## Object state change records
━━━━━━━━━━━━━━━━━━━━━━━━━━━━━━

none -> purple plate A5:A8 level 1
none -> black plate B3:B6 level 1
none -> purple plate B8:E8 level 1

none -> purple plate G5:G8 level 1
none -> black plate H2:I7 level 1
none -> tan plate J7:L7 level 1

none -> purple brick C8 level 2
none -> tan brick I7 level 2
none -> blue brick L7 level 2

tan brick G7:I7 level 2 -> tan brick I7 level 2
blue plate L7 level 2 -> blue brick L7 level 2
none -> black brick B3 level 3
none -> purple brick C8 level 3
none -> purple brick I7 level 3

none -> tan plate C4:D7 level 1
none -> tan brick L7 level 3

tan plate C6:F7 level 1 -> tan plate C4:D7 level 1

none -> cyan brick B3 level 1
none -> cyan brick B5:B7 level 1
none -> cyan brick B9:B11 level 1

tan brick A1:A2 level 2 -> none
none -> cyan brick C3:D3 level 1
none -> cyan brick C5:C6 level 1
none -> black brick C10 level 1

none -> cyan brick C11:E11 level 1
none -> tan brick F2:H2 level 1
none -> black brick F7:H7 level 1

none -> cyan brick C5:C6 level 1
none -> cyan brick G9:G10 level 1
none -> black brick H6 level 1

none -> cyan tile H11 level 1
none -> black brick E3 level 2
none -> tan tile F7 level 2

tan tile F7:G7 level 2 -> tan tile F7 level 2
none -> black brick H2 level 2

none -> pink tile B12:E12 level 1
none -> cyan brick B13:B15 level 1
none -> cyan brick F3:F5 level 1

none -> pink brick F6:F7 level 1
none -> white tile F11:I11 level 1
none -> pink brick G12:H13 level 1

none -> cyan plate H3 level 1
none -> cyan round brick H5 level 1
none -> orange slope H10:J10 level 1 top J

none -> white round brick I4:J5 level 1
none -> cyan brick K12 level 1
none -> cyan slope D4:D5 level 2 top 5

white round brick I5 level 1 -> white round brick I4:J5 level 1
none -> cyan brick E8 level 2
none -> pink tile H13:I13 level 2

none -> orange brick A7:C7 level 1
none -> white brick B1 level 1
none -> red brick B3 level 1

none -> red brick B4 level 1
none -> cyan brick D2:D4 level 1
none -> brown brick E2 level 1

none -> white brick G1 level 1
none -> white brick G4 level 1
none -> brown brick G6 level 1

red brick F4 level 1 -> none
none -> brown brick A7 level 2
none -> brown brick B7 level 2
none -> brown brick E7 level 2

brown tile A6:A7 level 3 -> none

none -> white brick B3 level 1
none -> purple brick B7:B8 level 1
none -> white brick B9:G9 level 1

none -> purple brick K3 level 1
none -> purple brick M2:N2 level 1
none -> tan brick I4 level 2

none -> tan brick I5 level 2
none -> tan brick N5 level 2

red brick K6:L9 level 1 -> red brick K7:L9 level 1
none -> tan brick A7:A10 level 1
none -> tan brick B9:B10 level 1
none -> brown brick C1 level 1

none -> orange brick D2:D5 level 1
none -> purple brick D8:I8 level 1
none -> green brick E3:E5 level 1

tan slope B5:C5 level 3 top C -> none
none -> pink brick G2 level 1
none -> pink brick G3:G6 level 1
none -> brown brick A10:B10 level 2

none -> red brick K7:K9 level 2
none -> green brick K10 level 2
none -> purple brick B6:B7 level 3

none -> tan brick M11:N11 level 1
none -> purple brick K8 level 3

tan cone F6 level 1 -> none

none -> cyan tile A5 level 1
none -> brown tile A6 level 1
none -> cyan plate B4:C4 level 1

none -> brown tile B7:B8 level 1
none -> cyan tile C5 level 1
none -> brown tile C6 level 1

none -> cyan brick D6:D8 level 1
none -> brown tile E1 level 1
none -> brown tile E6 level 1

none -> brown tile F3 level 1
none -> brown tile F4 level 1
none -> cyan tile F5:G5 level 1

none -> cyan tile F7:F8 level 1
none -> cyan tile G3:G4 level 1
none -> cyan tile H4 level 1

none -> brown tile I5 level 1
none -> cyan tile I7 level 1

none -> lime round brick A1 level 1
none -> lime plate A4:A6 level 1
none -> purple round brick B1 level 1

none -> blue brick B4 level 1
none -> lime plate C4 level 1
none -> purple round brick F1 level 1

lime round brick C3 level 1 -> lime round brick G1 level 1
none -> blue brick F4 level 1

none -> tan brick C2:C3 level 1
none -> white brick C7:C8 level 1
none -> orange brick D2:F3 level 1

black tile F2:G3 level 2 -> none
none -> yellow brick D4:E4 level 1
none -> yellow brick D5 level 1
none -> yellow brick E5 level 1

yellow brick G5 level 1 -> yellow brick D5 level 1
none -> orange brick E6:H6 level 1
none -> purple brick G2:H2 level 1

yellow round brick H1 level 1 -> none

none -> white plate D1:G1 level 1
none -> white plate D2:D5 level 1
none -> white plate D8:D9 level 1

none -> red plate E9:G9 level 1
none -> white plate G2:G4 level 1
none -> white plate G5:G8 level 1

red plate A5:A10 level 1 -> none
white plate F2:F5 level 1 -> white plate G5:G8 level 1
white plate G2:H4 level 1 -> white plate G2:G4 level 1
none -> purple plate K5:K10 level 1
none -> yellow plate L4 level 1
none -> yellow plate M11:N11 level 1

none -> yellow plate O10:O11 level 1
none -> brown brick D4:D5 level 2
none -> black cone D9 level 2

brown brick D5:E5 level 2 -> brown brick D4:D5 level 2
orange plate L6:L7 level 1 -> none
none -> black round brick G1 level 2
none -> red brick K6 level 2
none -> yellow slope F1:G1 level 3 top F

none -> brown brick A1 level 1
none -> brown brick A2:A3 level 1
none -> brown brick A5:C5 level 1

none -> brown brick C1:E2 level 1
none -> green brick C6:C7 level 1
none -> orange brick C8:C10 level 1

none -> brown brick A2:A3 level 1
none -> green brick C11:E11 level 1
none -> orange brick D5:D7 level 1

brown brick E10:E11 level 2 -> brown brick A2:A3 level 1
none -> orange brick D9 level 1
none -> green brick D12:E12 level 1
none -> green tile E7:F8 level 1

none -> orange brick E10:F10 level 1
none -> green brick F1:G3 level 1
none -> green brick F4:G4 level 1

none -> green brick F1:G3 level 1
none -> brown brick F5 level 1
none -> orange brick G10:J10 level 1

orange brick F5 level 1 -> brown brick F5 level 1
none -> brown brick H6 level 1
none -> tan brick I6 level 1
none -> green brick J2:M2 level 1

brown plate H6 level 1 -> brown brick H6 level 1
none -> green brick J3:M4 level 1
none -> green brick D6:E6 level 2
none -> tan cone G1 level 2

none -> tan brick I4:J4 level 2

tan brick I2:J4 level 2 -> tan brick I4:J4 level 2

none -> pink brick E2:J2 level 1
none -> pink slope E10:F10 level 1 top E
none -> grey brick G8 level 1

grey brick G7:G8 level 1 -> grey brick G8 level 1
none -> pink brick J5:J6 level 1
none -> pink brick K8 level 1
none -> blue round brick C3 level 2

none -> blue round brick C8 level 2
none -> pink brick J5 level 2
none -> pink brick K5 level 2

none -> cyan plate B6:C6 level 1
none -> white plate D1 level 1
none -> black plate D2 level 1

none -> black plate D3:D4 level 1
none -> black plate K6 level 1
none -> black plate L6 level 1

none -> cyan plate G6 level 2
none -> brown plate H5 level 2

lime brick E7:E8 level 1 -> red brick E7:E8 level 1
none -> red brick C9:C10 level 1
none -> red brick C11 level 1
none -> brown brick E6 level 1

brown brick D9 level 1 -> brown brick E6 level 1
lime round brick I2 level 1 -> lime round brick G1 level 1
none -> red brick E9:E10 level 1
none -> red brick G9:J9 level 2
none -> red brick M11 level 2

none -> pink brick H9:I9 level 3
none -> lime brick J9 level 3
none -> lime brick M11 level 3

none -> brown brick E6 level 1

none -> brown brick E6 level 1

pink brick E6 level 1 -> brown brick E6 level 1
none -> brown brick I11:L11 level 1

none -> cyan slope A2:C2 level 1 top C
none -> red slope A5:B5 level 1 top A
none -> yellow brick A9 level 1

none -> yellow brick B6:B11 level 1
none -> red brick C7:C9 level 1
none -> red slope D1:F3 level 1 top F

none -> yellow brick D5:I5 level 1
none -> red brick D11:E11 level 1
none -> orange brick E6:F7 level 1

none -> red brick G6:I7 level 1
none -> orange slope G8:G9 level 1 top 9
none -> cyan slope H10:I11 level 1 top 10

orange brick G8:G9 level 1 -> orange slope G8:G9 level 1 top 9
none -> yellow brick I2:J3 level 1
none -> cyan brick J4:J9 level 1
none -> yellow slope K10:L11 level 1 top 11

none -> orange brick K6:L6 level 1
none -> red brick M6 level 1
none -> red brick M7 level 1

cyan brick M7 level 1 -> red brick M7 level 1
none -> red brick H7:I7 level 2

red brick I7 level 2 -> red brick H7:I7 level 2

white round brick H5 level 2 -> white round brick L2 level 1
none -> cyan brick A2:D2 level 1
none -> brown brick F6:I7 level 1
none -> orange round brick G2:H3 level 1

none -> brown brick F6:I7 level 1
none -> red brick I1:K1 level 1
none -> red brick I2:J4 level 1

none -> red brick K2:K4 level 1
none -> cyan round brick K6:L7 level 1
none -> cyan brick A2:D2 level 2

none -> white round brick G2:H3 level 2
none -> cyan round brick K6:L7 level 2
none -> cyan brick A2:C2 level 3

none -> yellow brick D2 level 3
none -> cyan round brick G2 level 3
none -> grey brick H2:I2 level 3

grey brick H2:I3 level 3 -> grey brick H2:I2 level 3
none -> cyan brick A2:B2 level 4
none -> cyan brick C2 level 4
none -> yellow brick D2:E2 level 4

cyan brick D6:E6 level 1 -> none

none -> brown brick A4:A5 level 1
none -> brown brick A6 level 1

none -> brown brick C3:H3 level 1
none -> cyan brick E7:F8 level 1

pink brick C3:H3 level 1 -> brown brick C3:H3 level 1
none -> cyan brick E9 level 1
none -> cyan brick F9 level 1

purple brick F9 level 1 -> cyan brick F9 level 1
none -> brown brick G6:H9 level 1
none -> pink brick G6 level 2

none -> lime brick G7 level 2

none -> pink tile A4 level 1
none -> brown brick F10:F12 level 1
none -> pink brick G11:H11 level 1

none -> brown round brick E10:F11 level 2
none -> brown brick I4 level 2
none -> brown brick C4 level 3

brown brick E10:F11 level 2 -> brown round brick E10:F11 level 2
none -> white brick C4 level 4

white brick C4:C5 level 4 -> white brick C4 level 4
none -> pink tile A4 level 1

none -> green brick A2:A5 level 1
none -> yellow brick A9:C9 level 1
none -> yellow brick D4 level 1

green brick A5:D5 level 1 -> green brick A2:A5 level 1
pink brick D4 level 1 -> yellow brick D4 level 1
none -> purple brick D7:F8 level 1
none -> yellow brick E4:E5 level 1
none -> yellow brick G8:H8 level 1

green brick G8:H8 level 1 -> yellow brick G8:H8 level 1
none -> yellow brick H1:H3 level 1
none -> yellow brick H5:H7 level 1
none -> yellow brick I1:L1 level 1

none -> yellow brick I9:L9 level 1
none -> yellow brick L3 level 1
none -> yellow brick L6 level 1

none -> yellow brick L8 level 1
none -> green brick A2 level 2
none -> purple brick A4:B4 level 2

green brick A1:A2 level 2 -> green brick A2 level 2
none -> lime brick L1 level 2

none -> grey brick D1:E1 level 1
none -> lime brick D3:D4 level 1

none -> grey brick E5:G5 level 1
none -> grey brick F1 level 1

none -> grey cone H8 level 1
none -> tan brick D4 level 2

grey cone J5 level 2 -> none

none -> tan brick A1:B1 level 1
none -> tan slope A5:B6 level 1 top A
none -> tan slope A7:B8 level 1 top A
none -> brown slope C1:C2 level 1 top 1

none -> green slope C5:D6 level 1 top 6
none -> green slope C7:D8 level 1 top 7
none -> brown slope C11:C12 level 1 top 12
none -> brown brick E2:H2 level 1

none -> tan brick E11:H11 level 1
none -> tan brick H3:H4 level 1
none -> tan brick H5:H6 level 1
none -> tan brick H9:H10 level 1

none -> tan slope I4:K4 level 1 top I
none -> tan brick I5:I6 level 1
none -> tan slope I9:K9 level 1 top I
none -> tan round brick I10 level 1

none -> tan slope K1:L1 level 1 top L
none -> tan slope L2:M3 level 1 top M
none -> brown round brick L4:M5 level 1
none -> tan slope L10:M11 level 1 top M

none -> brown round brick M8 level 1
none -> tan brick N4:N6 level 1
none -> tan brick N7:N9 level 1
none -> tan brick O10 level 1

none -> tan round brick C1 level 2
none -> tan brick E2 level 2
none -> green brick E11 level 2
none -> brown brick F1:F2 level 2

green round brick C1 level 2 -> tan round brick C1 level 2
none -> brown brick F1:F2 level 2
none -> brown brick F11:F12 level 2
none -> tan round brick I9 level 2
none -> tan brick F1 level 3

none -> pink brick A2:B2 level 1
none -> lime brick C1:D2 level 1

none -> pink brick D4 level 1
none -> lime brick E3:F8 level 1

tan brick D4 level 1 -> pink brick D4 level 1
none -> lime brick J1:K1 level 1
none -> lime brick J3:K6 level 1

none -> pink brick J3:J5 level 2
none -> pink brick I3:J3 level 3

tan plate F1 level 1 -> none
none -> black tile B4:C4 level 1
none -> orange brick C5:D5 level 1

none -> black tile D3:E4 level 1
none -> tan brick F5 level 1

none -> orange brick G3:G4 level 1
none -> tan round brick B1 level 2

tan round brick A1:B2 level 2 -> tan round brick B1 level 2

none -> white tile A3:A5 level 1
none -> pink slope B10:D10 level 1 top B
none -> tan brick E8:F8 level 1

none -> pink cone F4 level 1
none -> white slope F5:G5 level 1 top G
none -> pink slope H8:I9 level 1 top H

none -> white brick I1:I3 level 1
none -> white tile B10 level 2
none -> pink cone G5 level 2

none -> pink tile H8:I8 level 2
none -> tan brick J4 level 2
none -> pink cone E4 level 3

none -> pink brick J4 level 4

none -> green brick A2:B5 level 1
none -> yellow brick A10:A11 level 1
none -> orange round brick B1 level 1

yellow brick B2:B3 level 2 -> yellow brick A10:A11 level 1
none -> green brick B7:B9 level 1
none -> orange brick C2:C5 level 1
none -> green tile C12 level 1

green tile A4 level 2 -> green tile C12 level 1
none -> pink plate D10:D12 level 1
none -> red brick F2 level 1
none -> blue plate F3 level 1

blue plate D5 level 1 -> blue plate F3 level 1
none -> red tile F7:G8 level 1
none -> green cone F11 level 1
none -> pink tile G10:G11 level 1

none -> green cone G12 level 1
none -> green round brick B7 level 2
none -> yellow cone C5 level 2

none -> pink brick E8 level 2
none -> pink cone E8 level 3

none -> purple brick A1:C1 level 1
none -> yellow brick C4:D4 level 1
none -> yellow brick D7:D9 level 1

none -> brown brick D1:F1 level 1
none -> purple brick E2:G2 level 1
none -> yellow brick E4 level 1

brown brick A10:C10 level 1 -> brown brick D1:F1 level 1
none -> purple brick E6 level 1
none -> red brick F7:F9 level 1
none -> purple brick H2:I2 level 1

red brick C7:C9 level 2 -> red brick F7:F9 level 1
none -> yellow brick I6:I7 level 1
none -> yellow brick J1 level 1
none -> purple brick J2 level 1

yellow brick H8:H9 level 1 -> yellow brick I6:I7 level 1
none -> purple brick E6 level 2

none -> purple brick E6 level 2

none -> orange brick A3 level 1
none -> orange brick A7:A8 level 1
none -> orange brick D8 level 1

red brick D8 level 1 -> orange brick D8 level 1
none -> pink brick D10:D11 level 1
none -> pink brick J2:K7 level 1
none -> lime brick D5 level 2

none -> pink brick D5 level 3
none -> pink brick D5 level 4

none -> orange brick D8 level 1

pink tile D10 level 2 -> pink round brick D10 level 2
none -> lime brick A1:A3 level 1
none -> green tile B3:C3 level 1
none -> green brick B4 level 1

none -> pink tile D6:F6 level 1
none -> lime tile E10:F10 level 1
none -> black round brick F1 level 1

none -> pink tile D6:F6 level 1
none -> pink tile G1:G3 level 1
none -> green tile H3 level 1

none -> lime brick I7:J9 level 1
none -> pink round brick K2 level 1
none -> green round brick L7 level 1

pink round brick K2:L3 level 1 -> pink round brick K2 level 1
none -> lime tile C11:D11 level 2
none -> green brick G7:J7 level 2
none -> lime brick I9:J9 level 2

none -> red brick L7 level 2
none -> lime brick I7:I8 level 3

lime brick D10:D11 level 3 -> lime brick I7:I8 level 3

━━━━━━━━━━━━━━━━━━━━━━━━━━━━━━

## Your instructions
Tell how many lines in the entries contain the string "blue". Give the number and nothing more.

## Output
8